(DATA)
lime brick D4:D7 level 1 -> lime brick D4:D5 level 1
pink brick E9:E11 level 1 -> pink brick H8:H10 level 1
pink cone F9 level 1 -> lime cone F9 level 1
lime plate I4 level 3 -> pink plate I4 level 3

...

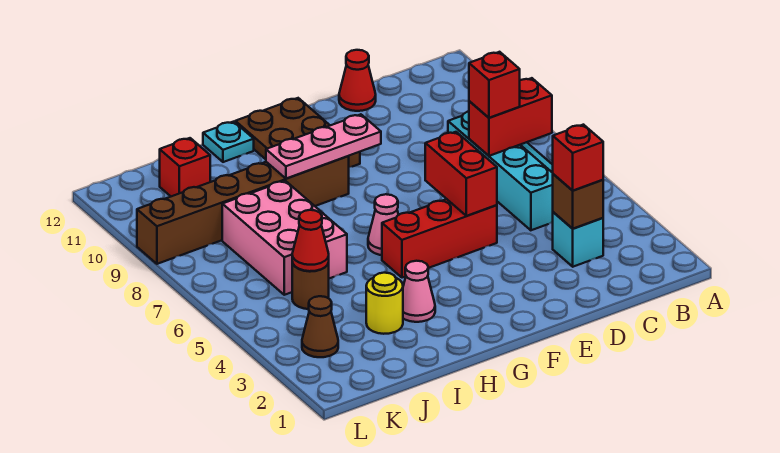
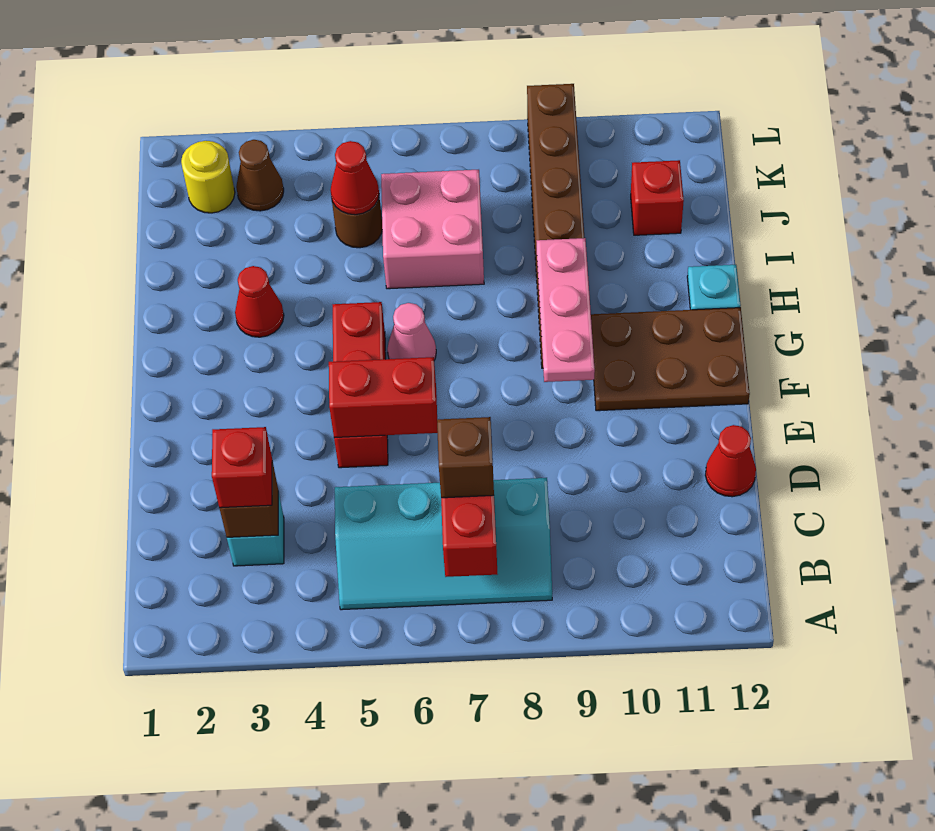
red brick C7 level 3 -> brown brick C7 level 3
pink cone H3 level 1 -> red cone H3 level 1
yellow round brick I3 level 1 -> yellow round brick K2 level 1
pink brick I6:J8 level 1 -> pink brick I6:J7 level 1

---

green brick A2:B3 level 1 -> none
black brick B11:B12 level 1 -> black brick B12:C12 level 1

(REQUIRED ACTION)
In the preceding records, how many lines include the word "cone"? Reply with the number only.

(FINISHED EXERCISE)
2